What you are asked to do - Omit all pictures, then retype the data exactly as given.

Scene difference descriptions
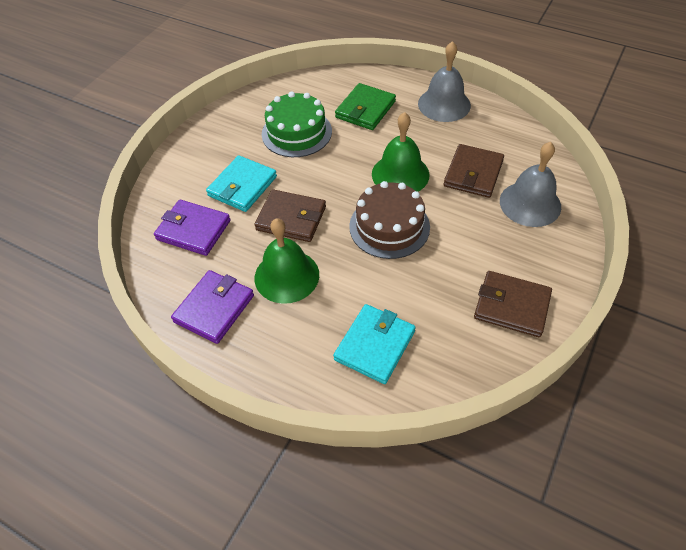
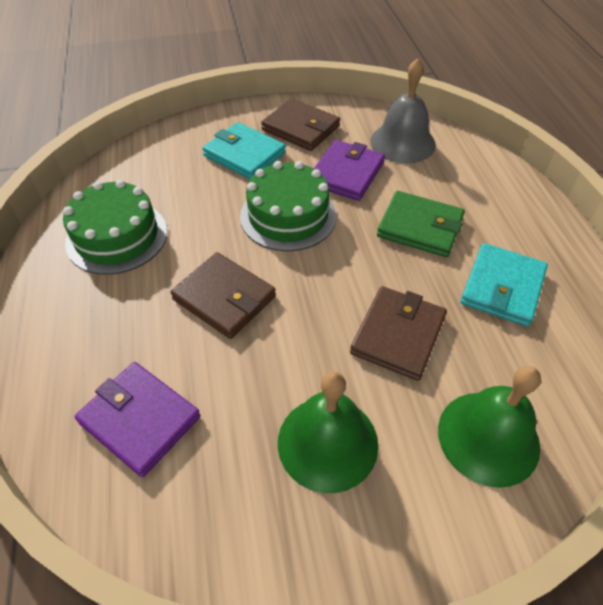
brown cake: 1 -> 0
green cake: 1 -> 2
grey bell: 2 -> 1

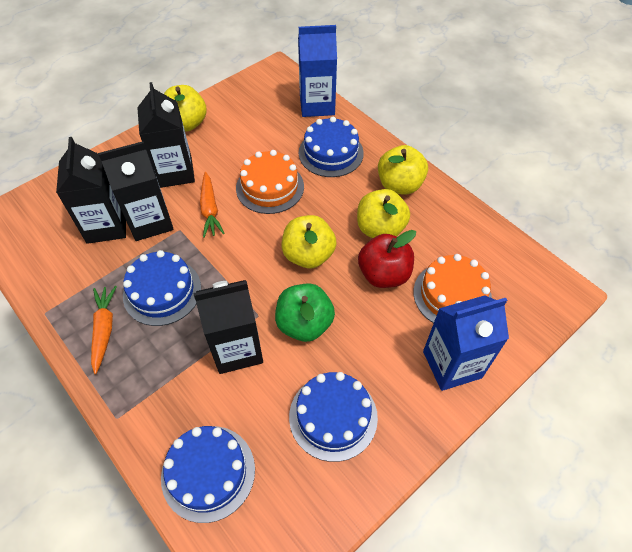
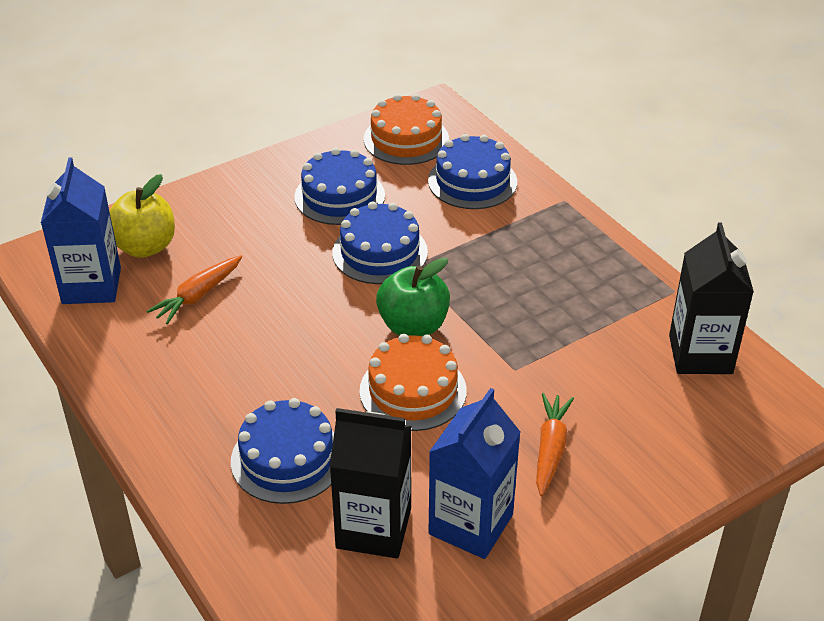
black carton: 4 -> 2
red apple: 1 -> 0
yellow apple: 4 -> 1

Solution to this task -
brown cake: 1 -> 0
green cake: 1 -> 2
grey bell: 2 -> 1

black carton: 4 -> 2
red apple: 1 -> 0
yellow apple: 4 -> 1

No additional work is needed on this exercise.